__Supplied data__.
[Start of Attachment]

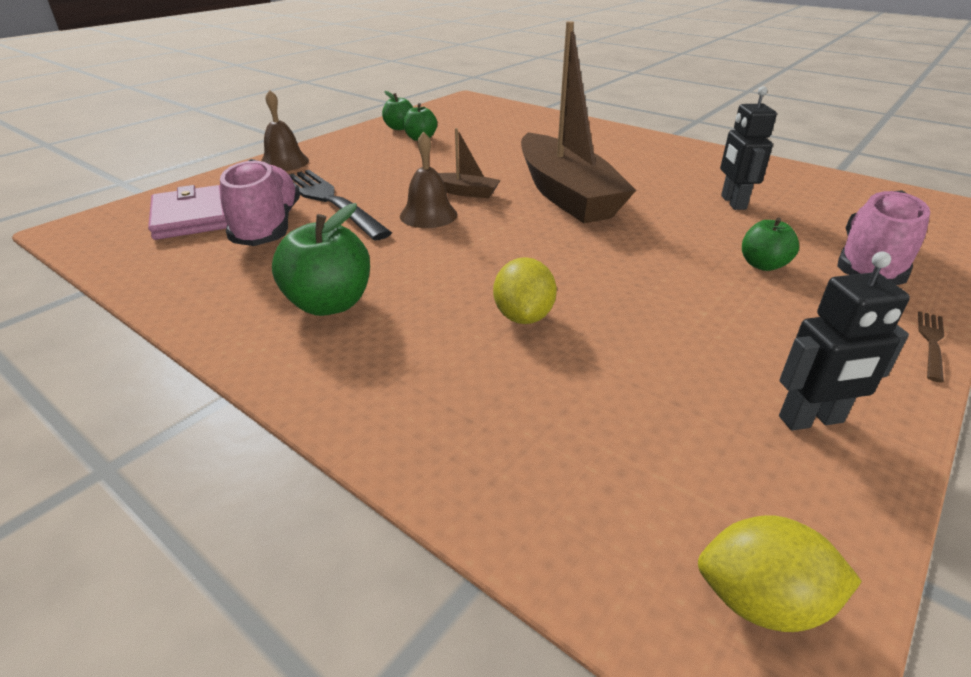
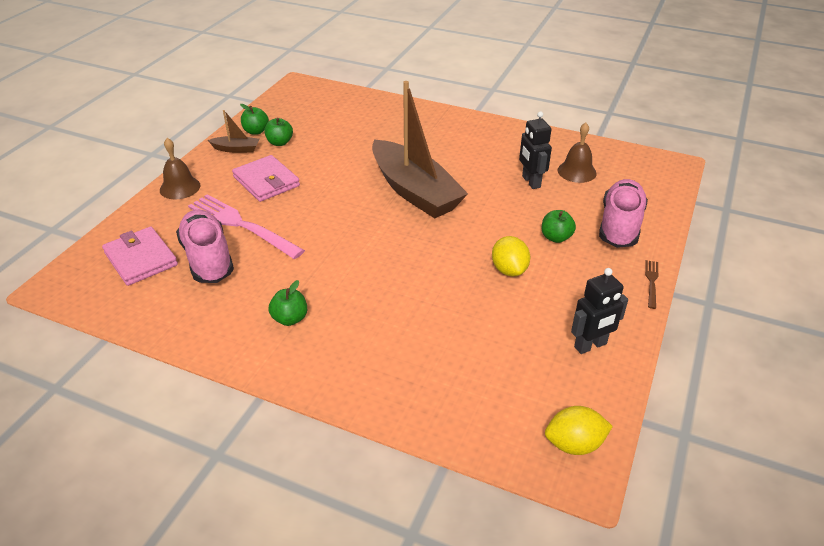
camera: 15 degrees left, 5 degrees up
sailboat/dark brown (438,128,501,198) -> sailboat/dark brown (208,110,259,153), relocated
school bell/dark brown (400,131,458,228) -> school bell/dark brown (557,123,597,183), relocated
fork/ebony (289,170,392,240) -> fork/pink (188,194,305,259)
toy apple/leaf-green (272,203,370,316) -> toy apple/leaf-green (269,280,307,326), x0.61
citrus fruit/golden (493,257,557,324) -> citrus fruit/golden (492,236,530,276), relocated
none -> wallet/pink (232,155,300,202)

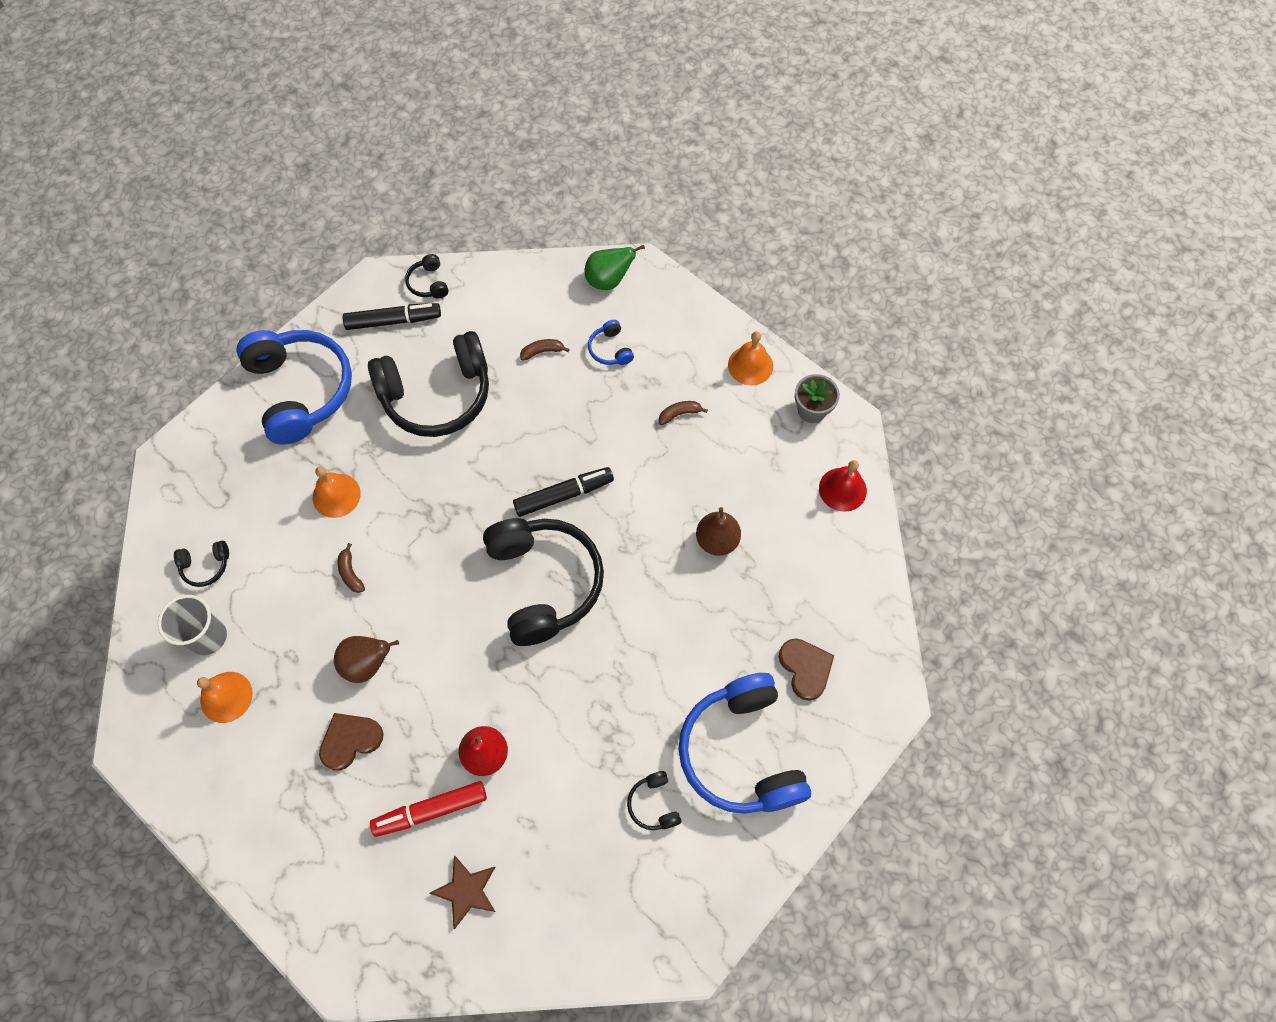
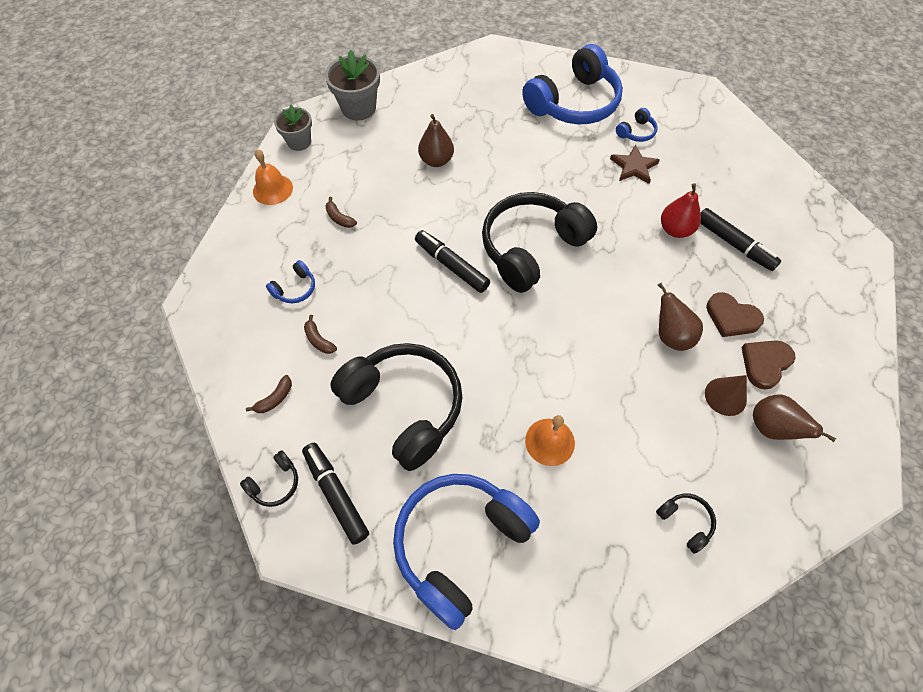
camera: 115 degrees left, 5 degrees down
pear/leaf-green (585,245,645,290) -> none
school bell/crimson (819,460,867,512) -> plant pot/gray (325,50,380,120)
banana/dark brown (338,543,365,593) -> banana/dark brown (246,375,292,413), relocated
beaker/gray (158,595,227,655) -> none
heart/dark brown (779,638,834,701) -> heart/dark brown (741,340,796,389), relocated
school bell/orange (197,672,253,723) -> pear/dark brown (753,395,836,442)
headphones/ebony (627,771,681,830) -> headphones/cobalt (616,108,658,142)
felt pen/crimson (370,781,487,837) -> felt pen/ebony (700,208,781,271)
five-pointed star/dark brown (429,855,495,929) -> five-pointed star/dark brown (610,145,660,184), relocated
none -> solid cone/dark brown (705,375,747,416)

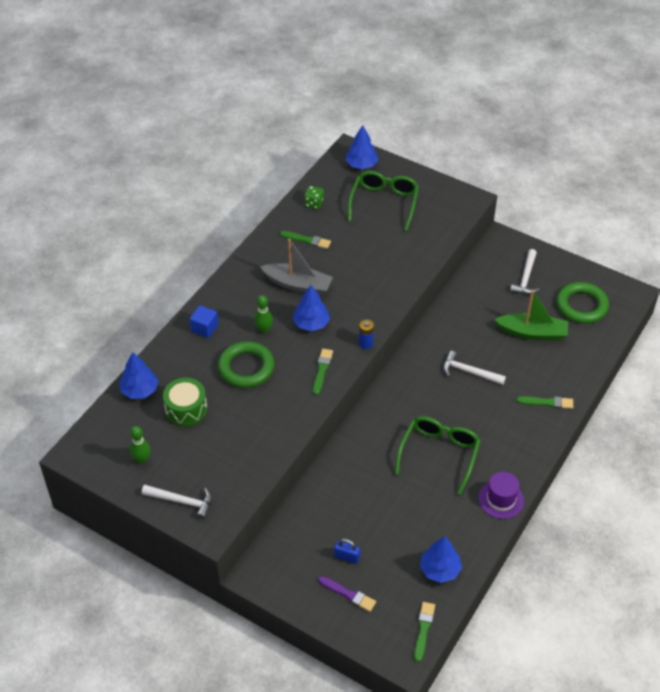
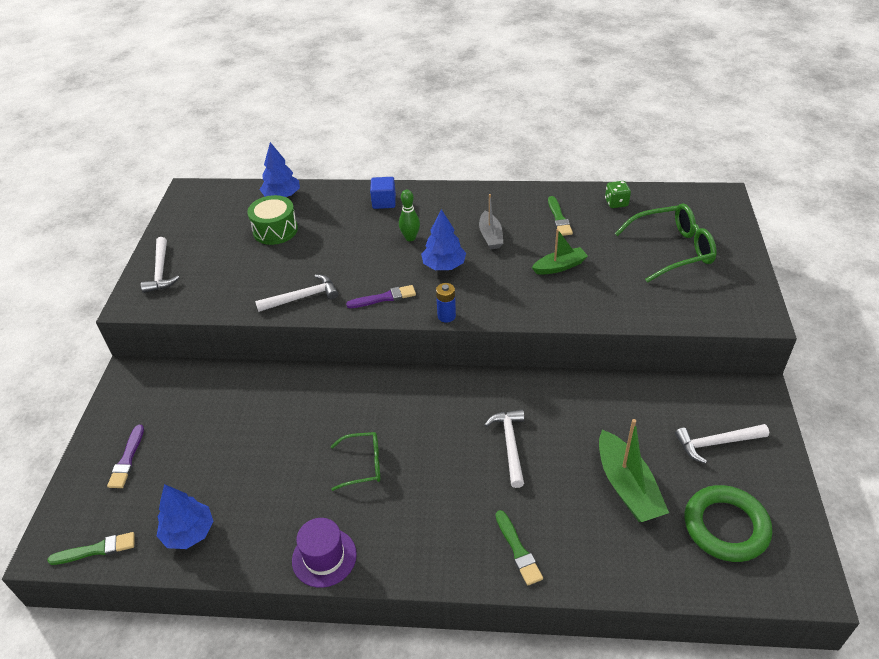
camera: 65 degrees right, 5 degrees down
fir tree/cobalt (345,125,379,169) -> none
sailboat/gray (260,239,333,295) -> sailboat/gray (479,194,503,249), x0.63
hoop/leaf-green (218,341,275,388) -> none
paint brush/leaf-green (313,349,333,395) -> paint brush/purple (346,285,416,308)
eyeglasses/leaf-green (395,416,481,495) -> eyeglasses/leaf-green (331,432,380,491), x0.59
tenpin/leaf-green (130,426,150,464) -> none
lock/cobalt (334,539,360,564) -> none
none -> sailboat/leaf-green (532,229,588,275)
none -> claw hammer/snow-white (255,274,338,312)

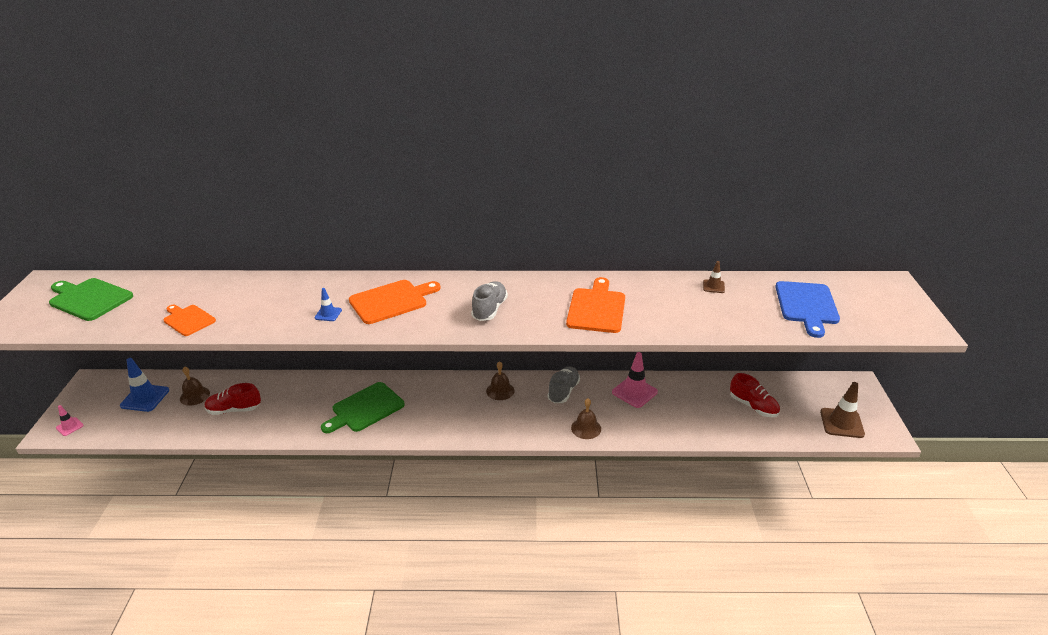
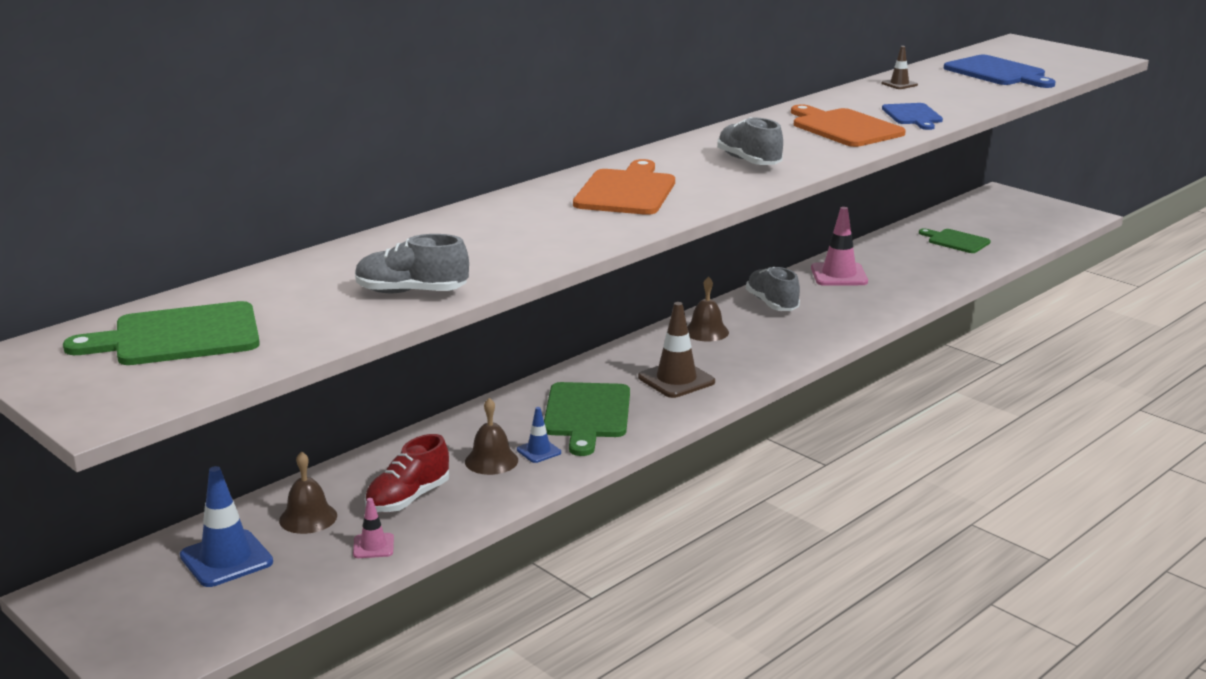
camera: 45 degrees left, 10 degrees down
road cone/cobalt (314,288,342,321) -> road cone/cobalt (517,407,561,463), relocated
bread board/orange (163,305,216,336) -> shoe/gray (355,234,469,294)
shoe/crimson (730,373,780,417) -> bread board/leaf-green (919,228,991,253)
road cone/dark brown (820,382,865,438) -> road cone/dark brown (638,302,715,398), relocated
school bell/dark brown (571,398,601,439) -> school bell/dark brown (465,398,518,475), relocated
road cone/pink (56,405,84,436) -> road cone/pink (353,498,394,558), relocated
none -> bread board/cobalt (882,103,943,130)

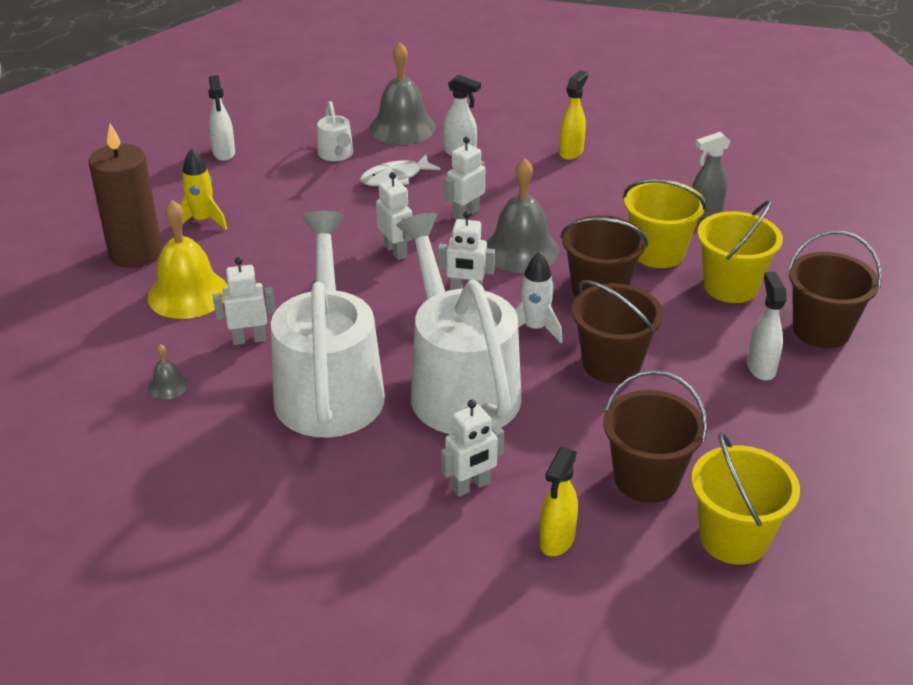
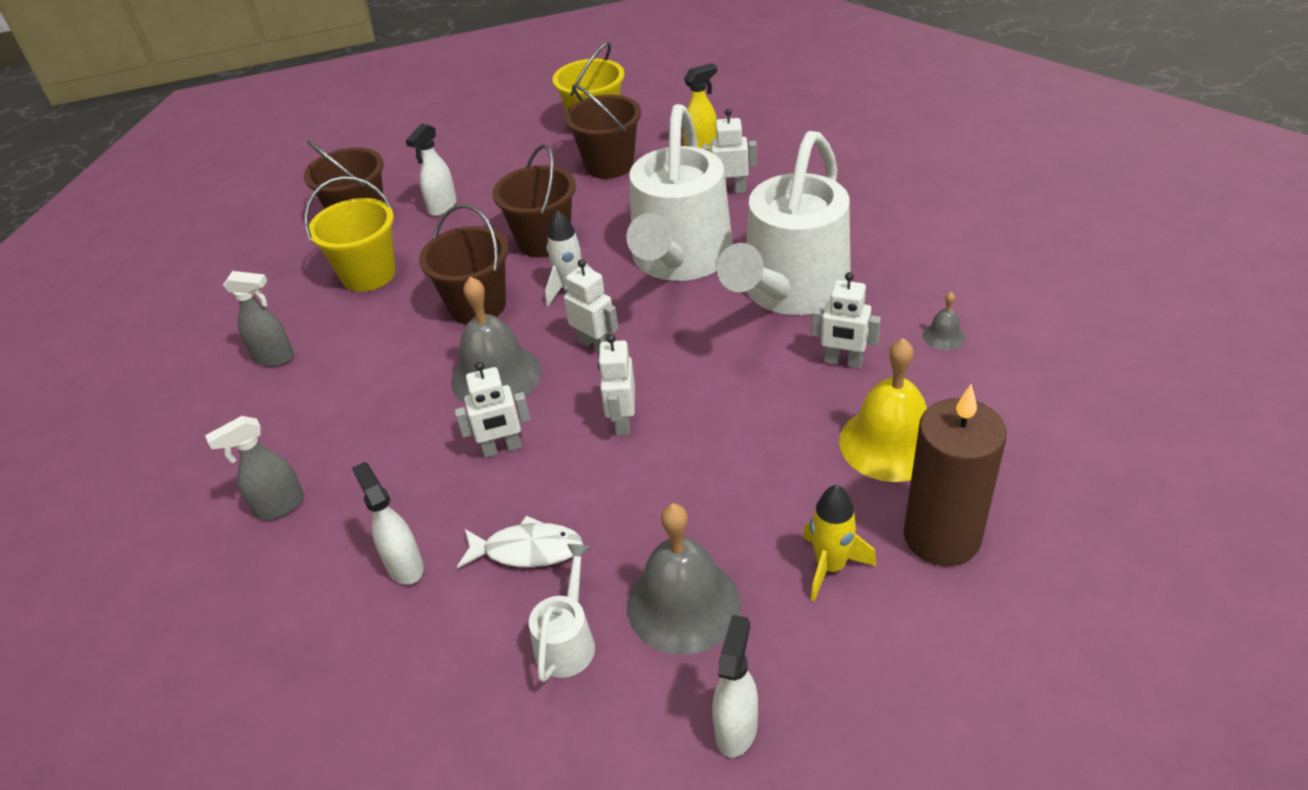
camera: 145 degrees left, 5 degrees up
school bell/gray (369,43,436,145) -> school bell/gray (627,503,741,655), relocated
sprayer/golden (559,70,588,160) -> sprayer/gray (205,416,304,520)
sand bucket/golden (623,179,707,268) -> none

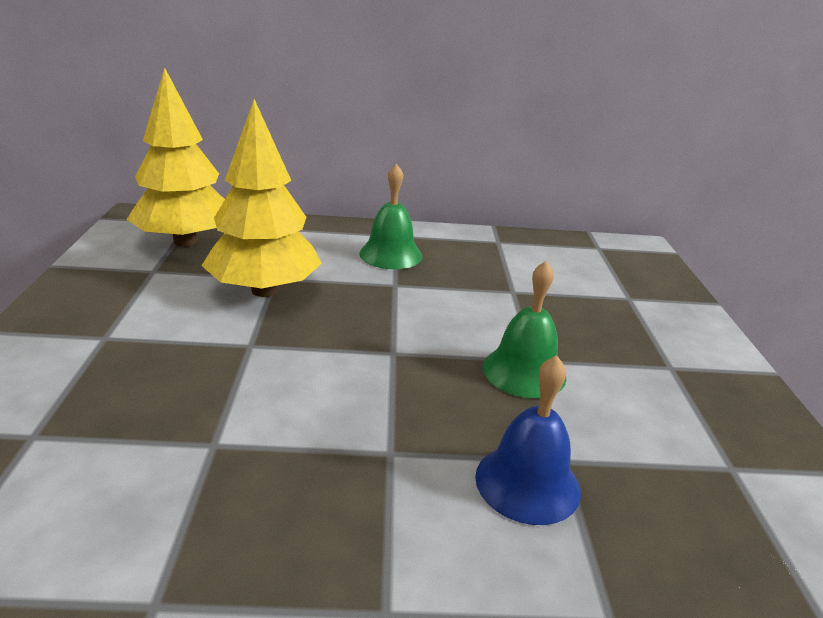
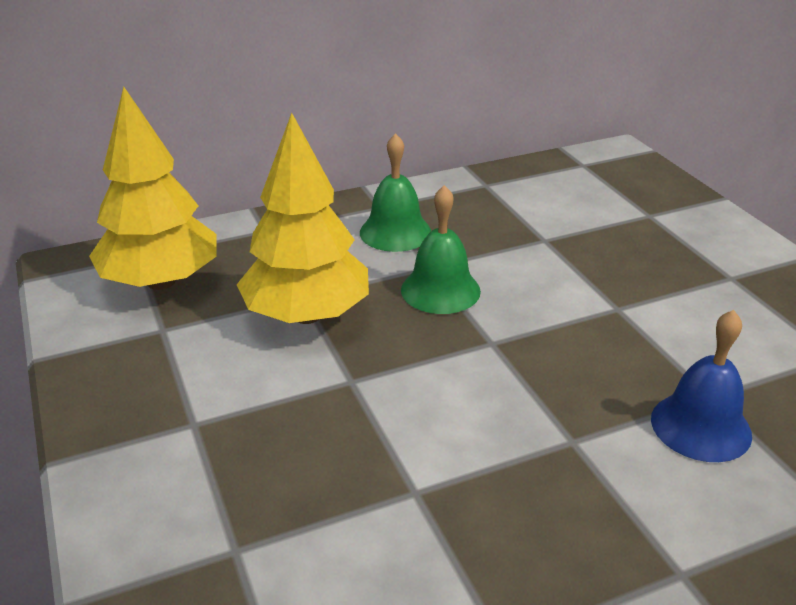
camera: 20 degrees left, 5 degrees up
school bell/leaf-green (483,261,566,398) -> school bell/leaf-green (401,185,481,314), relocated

[End of Attachment]

__Exercise__. Pictures do not belong in the copy. Please reproduce the entries above exactly otherwise.

__Task answer__.
camera: 15 degrees left, 5 degrees up
sailboat/dark brown (438,128,501,198) -> sailboat/dark brown (208,110,259,153), relocated
school bell/dark brown (400,131,458,228) -> school bell/dark brown (557,123,597,183), relocated
fork/ebony (289,170,392,240) -> fork/pink (188,194,305,259)
toy apple/leaf-green (272,203,370,316) -> toy apple/leaf-green (269,280,307,326), x0.61
citrus fruit/golden (493,257,557,324) -> citrus fruit/golden (492,236,530,276), relocated
none -> wallet/pink (232,155,300,202)

camera: 115 degrees left, 5 degrees down
pear/leaf-green (585,245,645,290) -> none
school bell/crimson (819,460,867,512) -> plant pot/gray (325,50,380,120)
banana/dark brown (338,543,365,593) -> banana/dark brown (246,375,292,413), relocated
beaker/gray (158,595,227,655) -> none
heart/dark brown (779,638,834,701) -> heart/dark brown (741,340,796,389), relocated
school bell/orange (197,672,253,723) -> pear/dark brown (753,395,836,442)
headphones/ebony (627,771,681,830) -> headphones/cobalt (616,108,658,142)
felt pen/crimson (370,781,487,837) -> felt pen/ebony (700,208,781,271)
five-pointed star/dark brown (429,855,495,929) -> five-pointed star/dark brown (610,145,660,184), relocated
none -> solid cone/dark brown (705,375,747,416)

camera: 65 degrees right, 5 degrees down
fir tree/cobalt (345,125,379,169) -> none
sailboat/gray (260,239,333,295) -> sailboat/gray (479,194,503,249), x0.63
hoop/leaf-green (218,341,275,388) -> none
paint brush/leaf-green (313,349,333,395) -> paint brush/purple (346,285,416,308)
eyeglasses/leaf-green (395,416,481,495) -> eyeglasses/leaf-green (331,432,380,491), x0.59
tenpin/leaf-green (130,426,150,464) -> none
lock/cobalt (334,539,360,564) -> none
none -> sailboat/leaf-green (532,229,588,275)
none -> claw hammer/snow-white (255,274,338,312)

camera: 45 degrees left, 10 degrees down
road cone/cobalt (314,288,342,321) -> road cone/cobalt (517,407,561,463), relocated
bread board/orange (163,305,216,336) -> shoe/gray (355,234,469,294)
shoe/crimson (730,373,780,417) -> bread board/leaf-green (919,228,991,253)
road cone/dark brown (820,382,865,438) -> road cone/dark brown (638,302,715,398), relocated
school bell/dark brown (571,398,601,439) -> school bell/dark brown (465,398,518,475), relocated
road cone/pink (56,405,84,436) -> road cone/pink (353,498,394,558), relocated
none -> bread board/cobalt (882,103,943,130)

camera: 145 degrees left, 5 degrees up
school bell/gray (369,43,436,145) -> school bell/gray (627,503,741,655), relocated
sprayer/golden (559,70,588,160) -> sprayer/gray (205,416,304,520)
sand bucket/golden (623,179,707,268) -> none

camera: 20 degrees left, 5 degrees up
school bell/leaf-green (483,261,566,398) -> school bell/leaf-green (401,185,481,314), relocated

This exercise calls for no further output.